MATERIALS PROVIDED Block Start

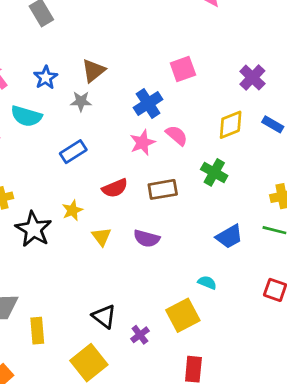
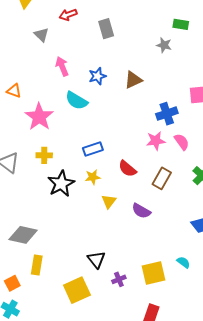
gray star: (81, 101) -> (164, 45), moved
blue rectangle: (73, 152) -> (93, 149), moved
red semicircle: (115, 188) -> (127, 169), turned 48
brown rectangle: (163, 189) -> (162, 178), turned -65
cyan semicircle: (207, 282) -> (183, 262), moved
yellow rectangle: (37, 331) -> (37, 265), moved

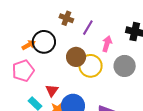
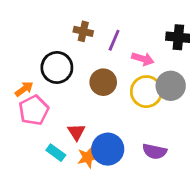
pink arrow: (107, 44) -> (143, 59), turned 98
orange arrow: (29, 45) -> (24, 89), moved
yellow circle: (91, 66) -> (146, 92), moved

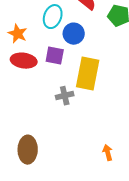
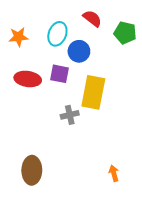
orange star: (18, 34) -> (18, 37), moved, turned -30

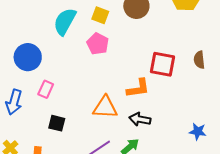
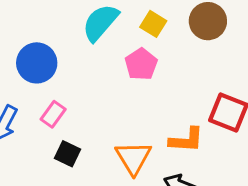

MATERIALS PROVIDED Block End

HOW TO COMPLETE THIS TASK: Output only the stretch above from the line with "blue rectangle: (73, 152) -> (93, 149), moved" through the line with "yellow circle: (91, 66) -> (146, 92), moved", reproduced exactly. Exclude pictures.

ANSWER SECTION:
blue rectangle: (73, 152) -> (93, 149), moved
red semicircle: (115, 188) -> (127, 169), turned 48
brown rectangle: (163, 189) -> (162, 178), turned -65
cyan semicircle: (207, 282) -> (183, 262), moved
yellow rectangle: (37, 331) -> (37, 265), moved

pink arrow: (107, 44) -> (143, 59), turned 98
orange arrow: (29, 45) -> (24, 89), moved
yellow circle: (91, 66) -> (146, 92), moved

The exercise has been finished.